## Task directions
Below are entries with pictures in them. Output exactly the lines starting at the line with "GAS3 pin AO: A5 -> A4" and ending at the line with "MATRIX pin CS: SCK -> 11", both included, but not the pictures.

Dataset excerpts

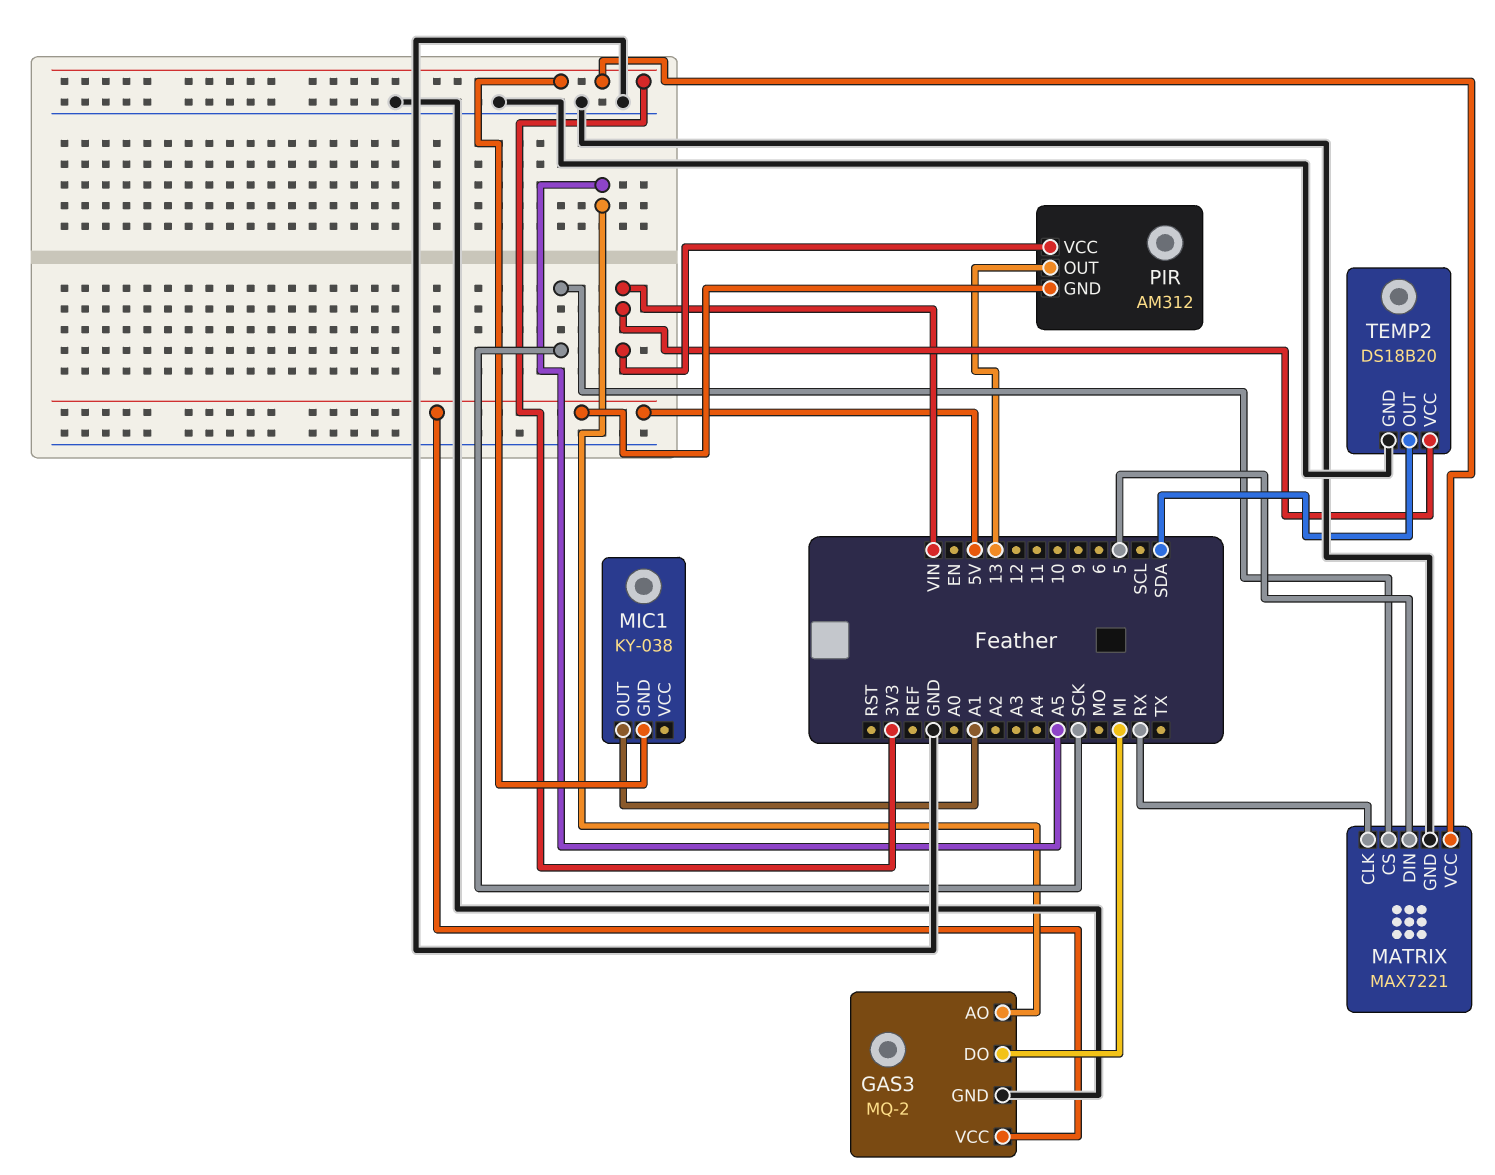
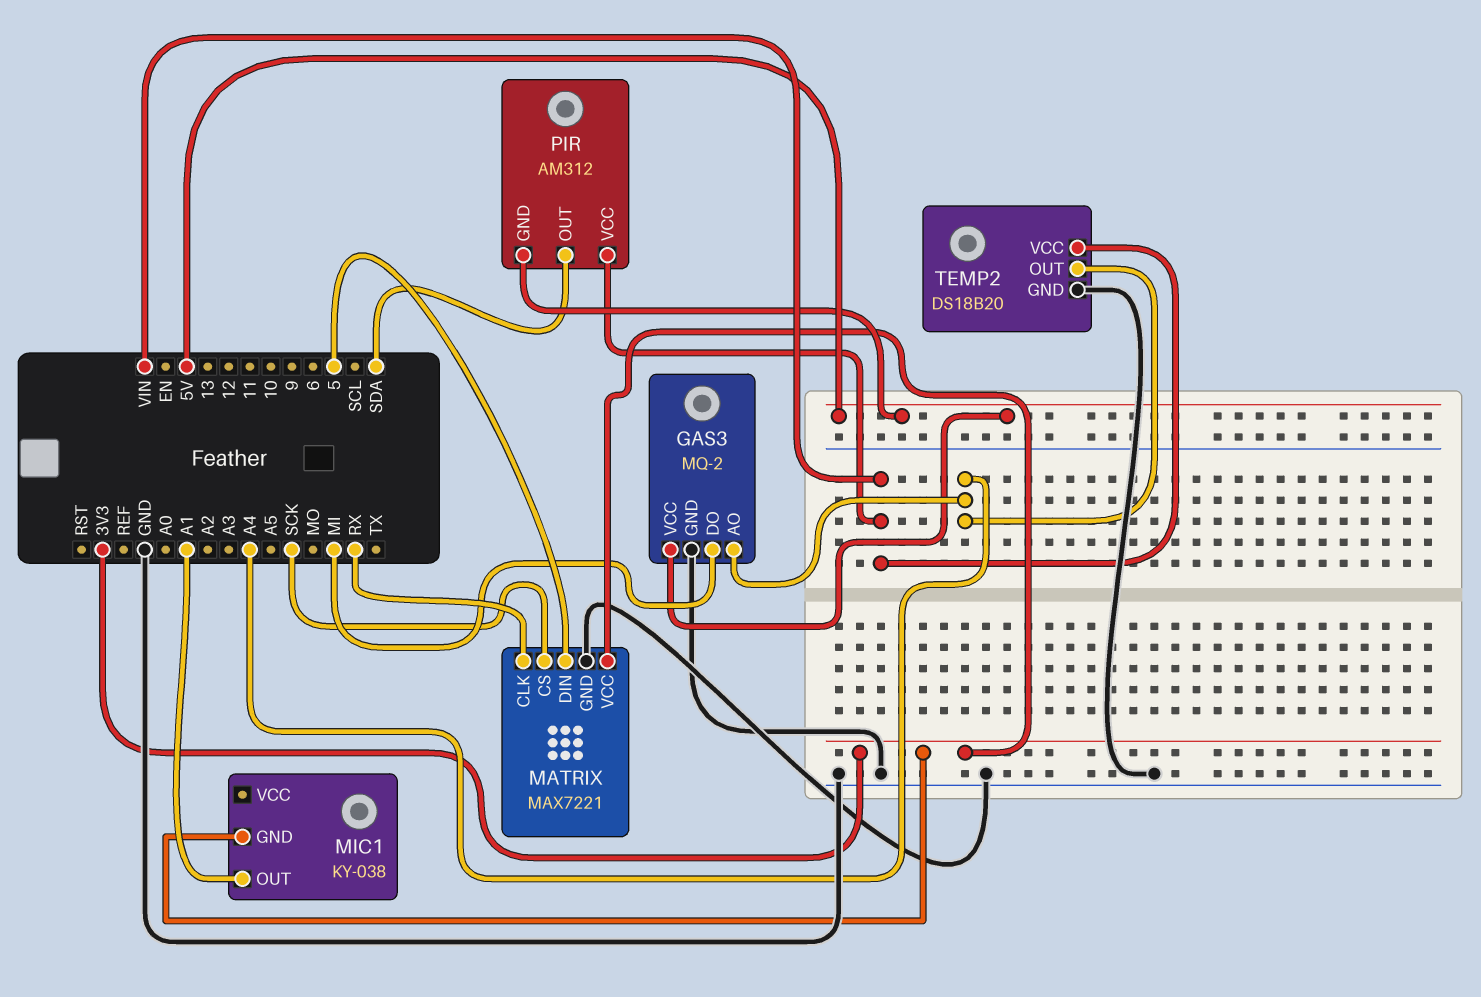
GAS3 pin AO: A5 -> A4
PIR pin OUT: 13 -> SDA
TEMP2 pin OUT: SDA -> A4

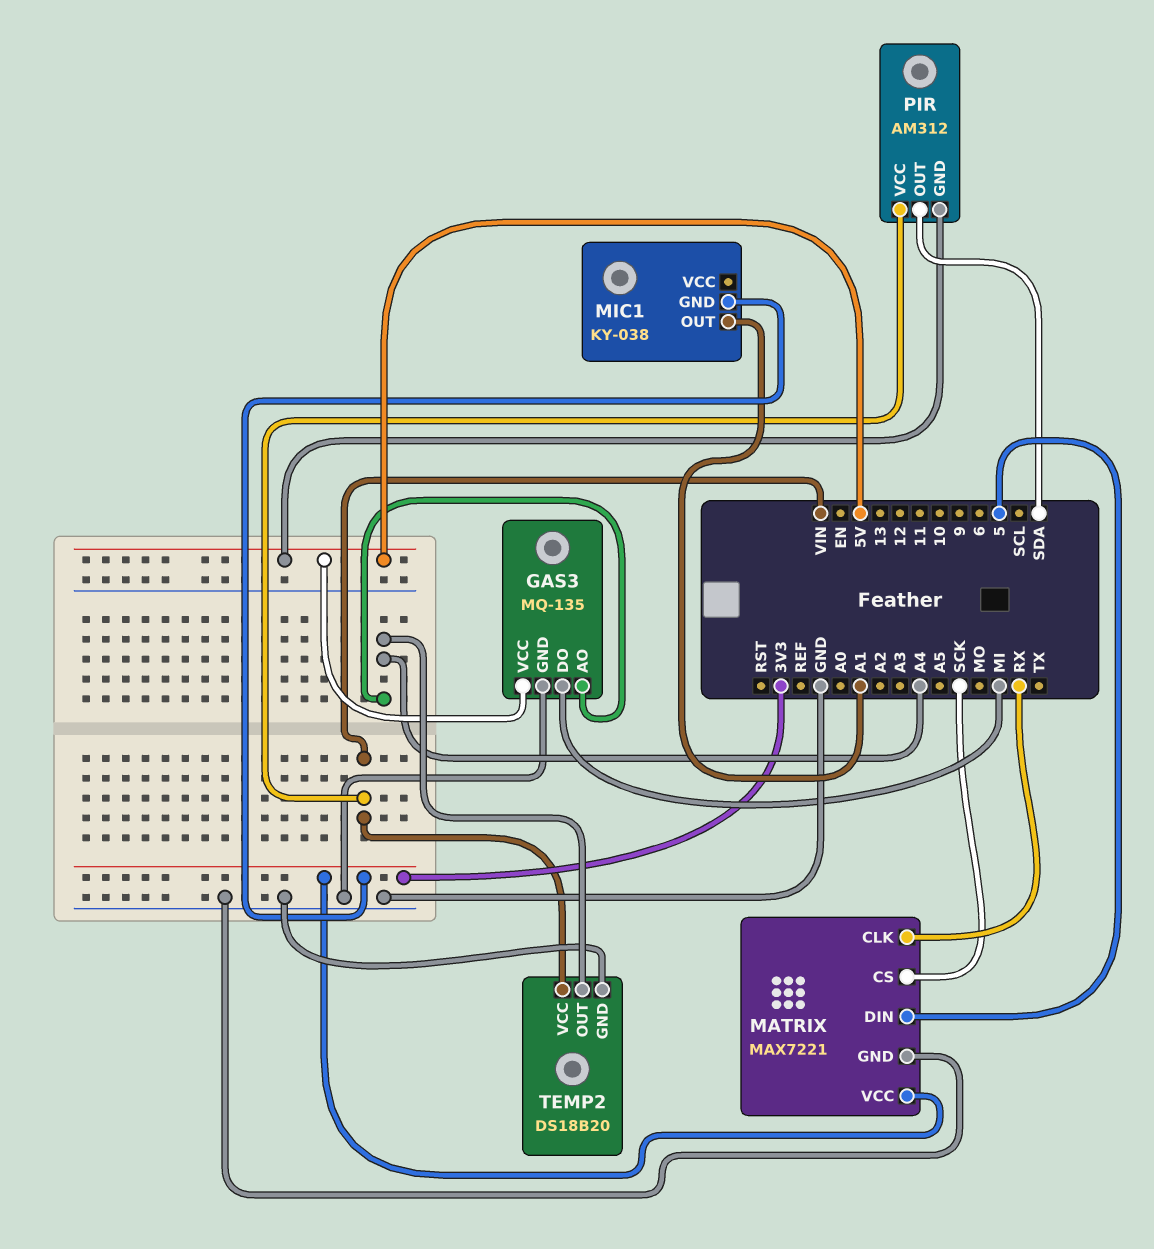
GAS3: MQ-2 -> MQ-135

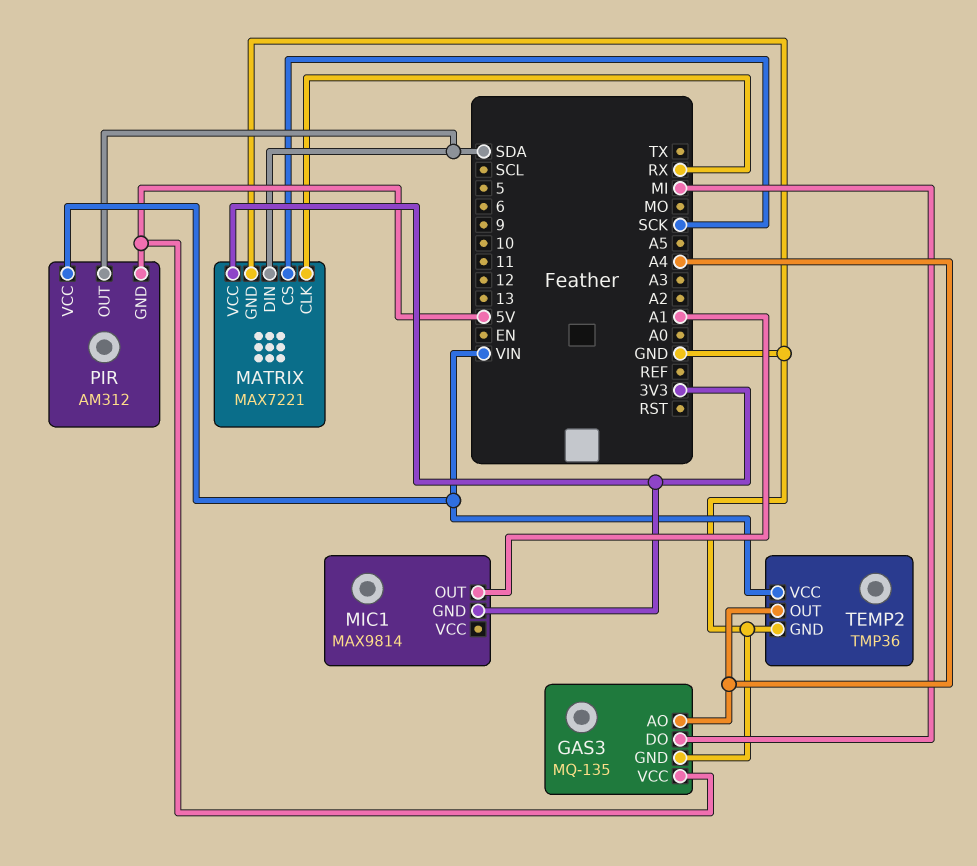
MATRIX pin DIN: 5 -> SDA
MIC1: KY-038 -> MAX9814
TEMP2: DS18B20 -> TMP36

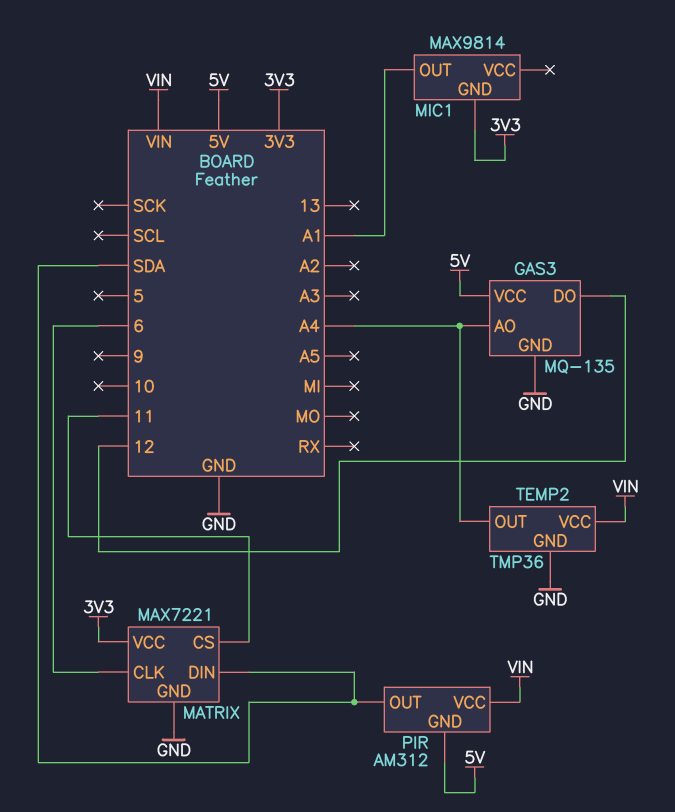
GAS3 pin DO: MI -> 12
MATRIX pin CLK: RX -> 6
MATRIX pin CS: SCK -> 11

==

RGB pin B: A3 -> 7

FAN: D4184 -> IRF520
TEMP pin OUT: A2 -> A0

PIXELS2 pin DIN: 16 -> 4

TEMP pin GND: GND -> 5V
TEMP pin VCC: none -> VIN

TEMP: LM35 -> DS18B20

## Task output
GAS3 pin AO: A5 -> A4
PIR pin OUT: 13 -> SDA
TEMP2 pin OUT: SDA -> A4

GAS3: MQ-2 -> MQ-135

MATRIX pin DIN: 5 -> SDA
MIC1: KY-038 -> MAX9814
TEMP2: DS18B20 -> TMP36

GAS3 pin DO: MI -> 12
MATRIX pin CLK: RX -> 6
MATRIX pin CS: SCK -> 11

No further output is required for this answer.